— Input records —
::::::::
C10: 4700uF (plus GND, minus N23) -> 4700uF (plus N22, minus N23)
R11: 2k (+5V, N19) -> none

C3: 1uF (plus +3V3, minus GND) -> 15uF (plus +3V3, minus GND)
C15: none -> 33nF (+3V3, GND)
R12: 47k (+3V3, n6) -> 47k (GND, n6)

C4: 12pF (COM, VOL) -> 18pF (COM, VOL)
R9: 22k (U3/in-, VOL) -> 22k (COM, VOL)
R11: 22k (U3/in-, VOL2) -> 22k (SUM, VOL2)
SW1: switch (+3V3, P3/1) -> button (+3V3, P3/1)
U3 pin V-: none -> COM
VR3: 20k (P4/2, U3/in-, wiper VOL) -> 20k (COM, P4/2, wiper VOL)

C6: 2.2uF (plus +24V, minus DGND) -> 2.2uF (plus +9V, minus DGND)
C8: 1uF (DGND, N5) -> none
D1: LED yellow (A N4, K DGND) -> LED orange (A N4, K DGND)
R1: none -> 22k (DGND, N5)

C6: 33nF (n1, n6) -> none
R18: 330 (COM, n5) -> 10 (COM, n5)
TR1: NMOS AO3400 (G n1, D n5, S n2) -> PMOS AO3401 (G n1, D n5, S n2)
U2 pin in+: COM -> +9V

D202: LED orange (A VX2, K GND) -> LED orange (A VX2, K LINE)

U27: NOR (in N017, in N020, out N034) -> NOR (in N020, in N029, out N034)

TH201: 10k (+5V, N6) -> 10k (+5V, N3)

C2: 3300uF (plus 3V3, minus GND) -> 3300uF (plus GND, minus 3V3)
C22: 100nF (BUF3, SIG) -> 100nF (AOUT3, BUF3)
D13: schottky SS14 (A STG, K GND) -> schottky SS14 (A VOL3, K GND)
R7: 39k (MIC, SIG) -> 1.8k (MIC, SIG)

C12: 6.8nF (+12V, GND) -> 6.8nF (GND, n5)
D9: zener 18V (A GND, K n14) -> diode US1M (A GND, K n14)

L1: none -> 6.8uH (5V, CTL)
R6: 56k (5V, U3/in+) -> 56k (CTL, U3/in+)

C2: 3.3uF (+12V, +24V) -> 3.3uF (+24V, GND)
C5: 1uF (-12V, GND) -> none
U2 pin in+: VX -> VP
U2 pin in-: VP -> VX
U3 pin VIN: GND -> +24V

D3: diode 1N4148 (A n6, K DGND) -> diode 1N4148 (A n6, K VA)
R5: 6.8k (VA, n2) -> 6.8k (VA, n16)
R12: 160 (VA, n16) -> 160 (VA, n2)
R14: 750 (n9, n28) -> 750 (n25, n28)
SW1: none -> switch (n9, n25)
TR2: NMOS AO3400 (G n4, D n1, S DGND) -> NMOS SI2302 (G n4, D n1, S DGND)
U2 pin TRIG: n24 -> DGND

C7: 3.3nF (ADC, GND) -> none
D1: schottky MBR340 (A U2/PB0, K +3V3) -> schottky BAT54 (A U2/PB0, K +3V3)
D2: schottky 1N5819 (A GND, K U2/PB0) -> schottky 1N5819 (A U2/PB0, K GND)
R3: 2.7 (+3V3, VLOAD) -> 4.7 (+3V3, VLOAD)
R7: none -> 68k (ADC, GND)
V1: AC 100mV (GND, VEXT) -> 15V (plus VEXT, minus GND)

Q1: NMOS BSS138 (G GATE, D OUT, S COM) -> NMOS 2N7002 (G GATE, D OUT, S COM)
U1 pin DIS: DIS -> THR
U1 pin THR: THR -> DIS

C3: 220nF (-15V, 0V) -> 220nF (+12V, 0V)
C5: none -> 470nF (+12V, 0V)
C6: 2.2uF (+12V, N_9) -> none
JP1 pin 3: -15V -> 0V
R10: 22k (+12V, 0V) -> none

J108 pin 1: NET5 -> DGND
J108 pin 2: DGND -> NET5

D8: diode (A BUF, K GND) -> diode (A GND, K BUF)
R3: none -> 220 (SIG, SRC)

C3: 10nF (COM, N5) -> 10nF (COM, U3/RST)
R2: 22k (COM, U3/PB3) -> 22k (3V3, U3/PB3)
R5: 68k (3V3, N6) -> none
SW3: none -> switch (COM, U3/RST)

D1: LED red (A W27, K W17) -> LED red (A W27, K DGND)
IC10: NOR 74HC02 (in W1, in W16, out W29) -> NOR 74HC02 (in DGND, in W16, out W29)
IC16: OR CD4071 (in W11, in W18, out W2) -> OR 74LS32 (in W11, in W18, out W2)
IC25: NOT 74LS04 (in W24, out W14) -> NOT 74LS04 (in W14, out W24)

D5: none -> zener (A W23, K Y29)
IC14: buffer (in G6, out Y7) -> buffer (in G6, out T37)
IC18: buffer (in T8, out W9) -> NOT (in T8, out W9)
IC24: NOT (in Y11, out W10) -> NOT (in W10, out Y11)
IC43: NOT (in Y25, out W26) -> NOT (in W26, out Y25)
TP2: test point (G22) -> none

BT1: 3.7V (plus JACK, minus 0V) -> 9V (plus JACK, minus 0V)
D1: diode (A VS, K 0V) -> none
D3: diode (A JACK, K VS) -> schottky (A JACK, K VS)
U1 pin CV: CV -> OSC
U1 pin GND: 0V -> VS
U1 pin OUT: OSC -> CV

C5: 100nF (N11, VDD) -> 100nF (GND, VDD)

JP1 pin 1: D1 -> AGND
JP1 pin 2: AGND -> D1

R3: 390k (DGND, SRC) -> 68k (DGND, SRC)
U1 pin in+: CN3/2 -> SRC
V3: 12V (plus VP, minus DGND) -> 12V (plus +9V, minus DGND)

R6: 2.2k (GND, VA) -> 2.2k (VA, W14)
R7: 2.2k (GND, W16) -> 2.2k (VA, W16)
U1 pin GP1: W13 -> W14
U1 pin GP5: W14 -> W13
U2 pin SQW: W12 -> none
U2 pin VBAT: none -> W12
::::::::
— Task item —
Where the listing above reaches the line that contains "U3 pin VIN: GND -> +24V", start retyping, and finish with the line that contains "C5: 100nF (N11, VDD) -> 100nF (GND, VDD)"; reproduce those lines exactly and no others.

— Task response —
U3 pin VIN: GND -> +24V

D3: diode 1N4148 (A n6, K DGND) -> diode 1N4148 (A n6, K VA)
R5: 6.8k (VA, n2) -> 6.8k (VA, n16)
R12: 160 (VA, n16) -> 160 (VA, n2)
R14: 750 (n9, n28) -> 750 (n25, n28)
SW1: none -> switch (n9, n25)
TR2: NMOS AO3400 (G n4, D n1, S DGND) -> NMOS SI2302 (G n4, D n1, S DGND)
U2 pin TRIG: n24 -> DGND

C7: 3.3nF (ADC, GND) -> none
D1: schottky MBR340 (A U2/PB0, K +3V3) -> schottky BAT54 (A U2/PB0, K +3V3)
D2: schottky 1N5819 (A GND, K U2/PB0) -> schottky 1N5819 (A U2/PB0, K GND)
R3: 2.7 (+3V3, VLOAD) -> 4.7 (+3V3, VLOAD)
R7: none -> 68k (ADC, GND)
V1: AC 100mV (GND, VEXT) -> 15V (plus VEXT, minus GND)

Q1: NMOS BSS138 (G GATE, D OUT, S COM) -> NMOS 2N7002 (G GATE, D OUT, S COM)
U1 pin DIS: DIS -> THR
U1 pin THR: THR -> DIS

C3: 220nF (-15V, 0V) -> 220nF (+12V, 0V)
C5: none -> 470nF (+12V, 0V)
C6: 2.2uF (+12V, N_9) -> none
JP1 pin 3: -15V -> 0V
R10: 22k (+12V, 0V) -> none

J108 pin 1: NET5 -> DGND
J108 pin 2: DGND -> NET5

D8: diode (A BUF, K GND) -> diode (A GND, K BUF)
R3: none -> 220 (SIG, SRC)

C3: 10nF (COM, N5) -> 10nF (COM, U3/RST)
R2: 22k (COM, U3/PB3) -> 22k (3V3, U3/PB3)
R5: 68k (3V3, N6) -> none
SW3: none -> switch (COM, U3/RST)

D1: LED red (A W27, K W17) -> LED red (A W27, K DGND)
IC10: NOR 74HC02 (in W1, in W16, out W29) -> NOR 74HC02 (in DGND, in W16, out W29)
IC16: OR CD4071 (in W11, in W18, out W2) -> OR 74LS32 (in W11, in W18, out W2)
IC25: NOT 74LS04 (in W24, out W14) -> NOT 74LS04 (in W14, out W24)

D5: none -> zener (A W23, K Y29)
IC14: buffer (in G6, out Y7) -> buffer (in G6, out T37)
IC18: buffer (in T8, out W9) -> NOT (in T8, out W9)
IC24: NOT (in Y11, out W10) -> NOT (in W10, out Y11)
IC43: NOT (in Y25, out W26) -> NOT (in W26, out Y25)
TP2: test point (G22) -> none

BT1: 3.7V (plus JACK, minus 0V) -> 9V (plus JACK, minus 0V)
D1: diode (A VS, K 0V) -> none
D3: diode (A JACK, K VS) -> schottky (A JACK, K VS)
U1 pin CV: CV -> OSC
U1 pin GND: 0V -> VS
U1 pin OUT: OSC -> CV

C5: 100nF (N11, VDD) -> 100nF (GND, VDD)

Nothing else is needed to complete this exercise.